(What the task asks): Please give the data again in full, exactly as it reads.

(Given records):
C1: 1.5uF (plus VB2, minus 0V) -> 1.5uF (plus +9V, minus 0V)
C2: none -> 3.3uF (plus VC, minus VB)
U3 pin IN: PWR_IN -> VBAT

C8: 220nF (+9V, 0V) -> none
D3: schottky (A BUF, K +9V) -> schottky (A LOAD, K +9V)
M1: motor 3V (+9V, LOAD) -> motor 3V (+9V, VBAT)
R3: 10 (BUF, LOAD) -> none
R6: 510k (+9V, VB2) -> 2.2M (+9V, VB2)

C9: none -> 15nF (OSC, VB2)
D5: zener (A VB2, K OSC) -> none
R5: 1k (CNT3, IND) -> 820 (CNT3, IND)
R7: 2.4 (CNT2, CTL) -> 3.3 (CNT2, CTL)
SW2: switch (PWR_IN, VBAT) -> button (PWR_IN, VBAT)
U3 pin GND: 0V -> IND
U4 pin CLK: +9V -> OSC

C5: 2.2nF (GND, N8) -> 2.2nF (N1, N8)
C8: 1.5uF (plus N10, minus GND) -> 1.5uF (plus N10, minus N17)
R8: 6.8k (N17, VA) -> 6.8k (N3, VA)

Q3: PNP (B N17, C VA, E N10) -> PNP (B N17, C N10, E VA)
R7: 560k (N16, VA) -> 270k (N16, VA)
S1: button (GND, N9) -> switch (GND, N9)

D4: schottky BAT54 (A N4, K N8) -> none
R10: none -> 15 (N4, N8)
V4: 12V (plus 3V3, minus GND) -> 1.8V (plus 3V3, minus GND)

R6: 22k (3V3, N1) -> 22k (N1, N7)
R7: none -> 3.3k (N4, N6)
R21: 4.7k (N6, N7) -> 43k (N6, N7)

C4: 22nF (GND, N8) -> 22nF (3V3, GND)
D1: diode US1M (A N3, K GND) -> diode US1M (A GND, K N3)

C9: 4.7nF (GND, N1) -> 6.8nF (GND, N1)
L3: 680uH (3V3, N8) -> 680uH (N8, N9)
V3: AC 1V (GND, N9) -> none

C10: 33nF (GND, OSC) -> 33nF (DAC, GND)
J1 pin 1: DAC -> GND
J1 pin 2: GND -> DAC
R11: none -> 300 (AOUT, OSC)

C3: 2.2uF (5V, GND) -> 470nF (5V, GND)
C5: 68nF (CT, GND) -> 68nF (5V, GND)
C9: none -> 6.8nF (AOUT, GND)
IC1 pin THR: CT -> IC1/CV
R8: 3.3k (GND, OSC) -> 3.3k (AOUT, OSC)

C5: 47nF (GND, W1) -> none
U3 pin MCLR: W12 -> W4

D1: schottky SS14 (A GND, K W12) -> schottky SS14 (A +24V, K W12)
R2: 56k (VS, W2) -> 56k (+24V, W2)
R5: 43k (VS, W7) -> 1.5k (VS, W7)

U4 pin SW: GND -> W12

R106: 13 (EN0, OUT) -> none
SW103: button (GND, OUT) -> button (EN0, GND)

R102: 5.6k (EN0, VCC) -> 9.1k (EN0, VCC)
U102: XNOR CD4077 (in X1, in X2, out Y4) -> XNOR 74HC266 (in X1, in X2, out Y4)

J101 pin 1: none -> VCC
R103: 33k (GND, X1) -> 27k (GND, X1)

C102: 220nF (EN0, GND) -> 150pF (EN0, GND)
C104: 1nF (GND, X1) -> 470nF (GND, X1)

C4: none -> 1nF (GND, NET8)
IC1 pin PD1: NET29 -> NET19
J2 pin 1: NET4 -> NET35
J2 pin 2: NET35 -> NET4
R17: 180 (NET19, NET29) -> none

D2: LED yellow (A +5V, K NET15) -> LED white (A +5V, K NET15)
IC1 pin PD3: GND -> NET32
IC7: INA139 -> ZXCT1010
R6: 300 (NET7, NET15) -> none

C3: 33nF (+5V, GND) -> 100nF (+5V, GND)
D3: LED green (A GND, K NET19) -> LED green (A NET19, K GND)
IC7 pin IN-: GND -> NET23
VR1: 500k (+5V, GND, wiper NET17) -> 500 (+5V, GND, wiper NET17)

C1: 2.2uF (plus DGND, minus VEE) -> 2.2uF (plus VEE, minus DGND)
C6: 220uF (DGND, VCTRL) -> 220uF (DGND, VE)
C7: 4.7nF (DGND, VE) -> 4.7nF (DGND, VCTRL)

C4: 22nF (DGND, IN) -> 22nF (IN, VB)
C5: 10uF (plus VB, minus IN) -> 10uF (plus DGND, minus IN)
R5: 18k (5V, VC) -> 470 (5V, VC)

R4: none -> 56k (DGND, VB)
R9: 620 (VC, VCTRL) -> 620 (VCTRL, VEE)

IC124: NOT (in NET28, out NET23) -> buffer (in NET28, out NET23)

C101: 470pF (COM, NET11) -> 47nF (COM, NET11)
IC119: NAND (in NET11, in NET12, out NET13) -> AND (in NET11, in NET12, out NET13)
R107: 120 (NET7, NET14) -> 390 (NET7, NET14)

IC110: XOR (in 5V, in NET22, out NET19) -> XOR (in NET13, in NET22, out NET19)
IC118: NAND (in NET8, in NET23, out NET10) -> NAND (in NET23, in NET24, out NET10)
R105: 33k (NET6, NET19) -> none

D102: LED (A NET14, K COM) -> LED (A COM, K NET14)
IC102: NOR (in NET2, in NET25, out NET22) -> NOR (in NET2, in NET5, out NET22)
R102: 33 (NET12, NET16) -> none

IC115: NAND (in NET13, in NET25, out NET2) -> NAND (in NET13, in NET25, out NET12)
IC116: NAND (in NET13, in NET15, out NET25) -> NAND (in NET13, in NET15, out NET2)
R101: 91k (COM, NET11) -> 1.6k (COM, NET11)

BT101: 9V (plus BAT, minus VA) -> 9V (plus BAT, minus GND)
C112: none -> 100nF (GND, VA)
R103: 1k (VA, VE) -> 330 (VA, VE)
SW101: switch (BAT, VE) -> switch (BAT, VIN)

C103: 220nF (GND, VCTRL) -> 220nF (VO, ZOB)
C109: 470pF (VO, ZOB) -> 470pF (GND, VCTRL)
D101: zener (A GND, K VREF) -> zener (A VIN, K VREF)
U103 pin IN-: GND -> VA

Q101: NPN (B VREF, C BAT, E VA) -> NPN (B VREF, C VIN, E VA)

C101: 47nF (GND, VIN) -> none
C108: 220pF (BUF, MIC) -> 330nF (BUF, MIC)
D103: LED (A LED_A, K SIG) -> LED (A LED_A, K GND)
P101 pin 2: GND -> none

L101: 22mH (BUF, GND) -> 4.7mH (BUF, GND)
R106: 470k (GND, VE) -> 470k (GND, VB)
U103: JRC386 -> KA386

(Your solution):
C1: 1.5uF (plus VB2, minus 0V) -> 1.5uF (plus +9V, minus 0V)
C2: none -> 3.3uF (plus VC, minus VB)
U3 pin IN: PWR_IN -> VBAT

C8: 220nF (+9V, 0V) -> none
D3: schottky (A BUF, K +9V) -> schottky (A LOAD, K +9V)
M1: motor 3V (+9V, LOAD) -> motor 3V (+9V, VBAT)
R3: 10 (BUF, LOAD) -> none
R6: 510k (+9V, VB2) -> 2.2M (+9V, VB2)

C9: none -> 15nF (OSC, VB2)
D5: zener (A VB2, K OSC) -> none
R5: 1k (CNT3, IND) -> 820 (CNT3, IND)
R7: 2.4 (CNT2, CTL) -> 3.3 (CNT2, CTL)
SW2: switch (PWR_IN, VBAT) -> button (PWR_IN, VBAT)
U3 pin GND: 0V -> IND
U4 pin CLK: +9V -> OSC

C5: 2.2nF (GND, N8) -> 2.2nF (N1, N8)
C8: 1.5uF (plus N10, minus GND) -> 1.5uF (plus N10, minus N17)
R8: 6.8k (N17, VA) -> 6.8k (N3, VA)

Q3: PNP (B N17, C VA, E N10) -> PNP (B N17, C N10, E VA)
R7: 560k (N16, VA) -> 270k (N16, VA)
S1: button (GND, N9) -> switch (GND, N9)

D4: schottky BAT54 (A N4, K N8) -> none
R10: none -> 15 (N4, N8)
V4: 12V (plus 3V3, minus GND) -> 1.8V (plus 3V3, minus GND)

R6: 22k (3V3, N1) -> 22k (N1, N7)
R7: none -> 3.3k (N4, N6)
R21: 4.7k (N6, N7) -> 43k (N6, N7)

C4: 22nF (GND, N8) -> 22nF (3V3, GND)
D1: diode US1M (A N3, K GND) -> diode US1M (A GND, K N3)

C9: 4.7nF (GND, N1) -> 6.8nF (GND, N1)
L3: 680uH (3V3, N8) -> 680uH (N8, N9)
V3: AC 1V (GND, N9) -> none

C10: 33nF (GND, OSC) -> 33nF (DAC, GND)
J1 pin 1: DAC -> GND
J1 pin 2: GND -> DAC
R11: none -> 300 (AOUT, OSC)

C3: 2.2uF (5V, GND) -> 470nF (5V, GND)
C5: 68nF (CT, GND) -> 68nF (5V, GND)
C9: none -> 6.8nF (AOUT, GND)
IC1 pin THR: CT -> IC1/CV
R8: 3.3k (GND, OSC) -> 3.3k (AOUT, OSC)

C5: 47nF (GND, W1) -> none
U3 pin MCLR: W12 -> W4

D1: schottky SS14 (A GND, K W12) -> schottky SS14 (A +24V, K W12)
R2: 56k (VS, W2) -> 56k (+24V, W2)
R5: 43k (VS, W7) -> 1.5k (VS, W7)

U4 pin SW: GND -> W12

R106: 13 (EN0, OUT) -> none
SW103: button (GND, OUT) -> button (EN0, GND)

R102: 5.6k (EN0, VCC) -> 9.1k (EN0, VCC)
U102: XNOR CD4077 (in X1, in X2, out Y4) -> XNOR 74HC266 (in X1, in X2, out Y4)

J101 pin 1: none -> VCC
R103: 33k (GND, X1) -> 27k (GND, X1)

C102: 220nF (EN0, GND) -> 150pF (EN0, GND)
C104: 1nF (GND, X1) -> 470nF (GND, X1)

C4: none -> 1nF (GND, NET8)
IC1 pin PD1: NET29 -> NET19
J2 pin 1: NET4 -> NET35
J2 pin 2: NET35 -> NET4
R17: 180 (NET19, NET29) -> none

D2: LED yellow (A +5V, K NET15) -> LED white (A +5V, K NET15)
IC1 pin PD3: GND -> NET32
IC7: INA139 -> ZXCT1010
R6: 300 (NET7, NET15) -> none

C3: 33nF (+5V, GND) -> 100nF (+5V, GND)
D3: LED green (A GND, K NET19) -> LED green (A NET19, K GND)
IC7 pin IN-: GND -> NET23
VR1: 500k (+5V, GND, wiper NET17) -> 500 (+5V, GND, wiper NET17)

C1: 2.2uF (plus DGND, minus VEE) -> 2.2uF (plus VEE, minus DGND)
C6: 220uF (DGND, VCTRL) -> 220uF (DGND, VE)
C7: 4.7nF (DGND, VE) -> 4.7nF (DGND, VCTRL)

C4: 22nF (DGND, IN) -> 22nF (IN, VB)
C5: 10uF (plus VB, minus IN) -> 10uF (plus DGND, minus IN)
R5: 18k (5V, VC) -> 470 (5V, VC)

R4: none -> 56k (DGND, VB)
R9: 620 (VC, VCTRL) -> 620 (VCTRL, VEE)

IC124: NOT (in NET28, out NET23) -> buffer (in NET28, out NET23)

C101: 470pF (COM, NET11) -> 47nF (COM, NET11)
IC119: NAND (in NET11, in NET12, out NET13) -> AND (in NET11, in NET12, out NET13)
R107: 120 (NET7, NET14) -> 390 (NET7, NET14)

IC110: XOR (in 5V, in NET22, out NET19) -> XOR (in NET13, in NET22, out NET19)
IC118: NAND (in NET8, in NET23, out NET10) -> NAND (in NET23, in NET24, out NET10)
R105: 33k (NET6, NET19) -> none

D102: LED (A NET14, K COM) -> LED (A COM, K NET14)
IC102: NOR (in NET2, in NET25, out NET22) -> NOR (in NET2, in NET5, out NET22)
R102: 33 (NET12, NET16) -> none

IC115: NAND (in NET13, in NET25, out NET2) -> NAND (in NET13, in NET25, out NET12)
IC116: NAND (in NET13, in NET15, out NET25) -> NAND (in NET13, in NET15, out NET2)
R101: 91k (COM, NET11) -> 1.6k (COM, NET11)

BT101: 9V (plus BAT, minus VA) -> 9V (plus BAT, minus GND)
C112: none -> 100nF (GND, VA)
R103: 1k (VA, VE) -> 330 (VA, VE)
SW101: switch (BAT, VE) -> switch (BAT, VIN)

C103: 220nF (GND, VCTRL) -> 220nF (VO, ZOB)
C109: 470pF (VO, ZOB) -> 470pF (GND, VCTRL)
D101: zener (A GND, K VREF) -> zener (A VIN, K VREF)
U103 pin IN-: GND -> VA

Q101: NPN (B VREF, C BAT, E VA) -> NPN (B VREF, C VIN, E VA)

C101: 47nF (GND, VIN) -> none
C108: 220pF (BUF, MIC) -> 330nF (BUF, MIC)
D103: LED (A LED_A, K SIG) -> LED (A LED_A, K GND)
P101 pin 2: GND -> none

L101: 22mH (BUF, GND) -> 4.7mH (BUF, GND)
R106: 470k (GND, VE) -> 470k (GND, VB)
U103: JRC386 -> KA386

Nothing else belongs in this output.